--- Data to process ---

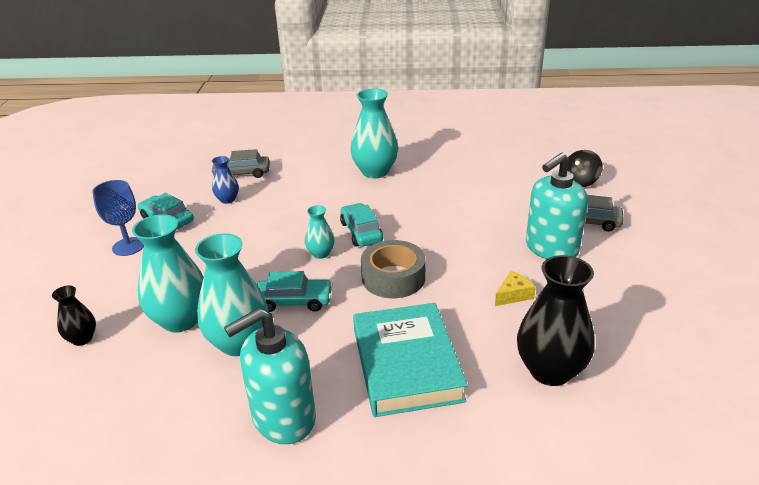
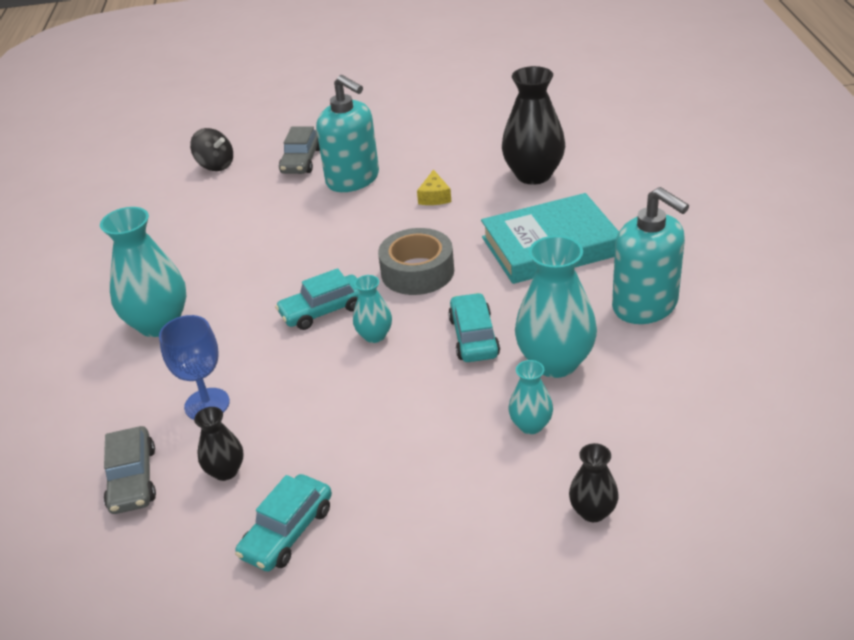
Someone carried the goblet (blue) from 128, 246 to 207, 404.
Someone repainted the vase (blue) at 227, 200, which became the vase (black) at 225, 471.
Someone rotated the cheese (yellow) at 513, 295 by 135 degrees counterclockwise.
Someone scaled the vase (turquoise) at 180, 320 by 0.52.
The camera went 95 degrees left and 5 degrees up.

---

### What the exercise asks
Print nothing except the lines from the line containing "Someone scaled the" to the end of the listing, exactly as written.

### Solution for this exercise
Someone scaled the vase (turquoise) at 180, 320 by 0.52.
The camera went 95 degrees left and 5 degrees up.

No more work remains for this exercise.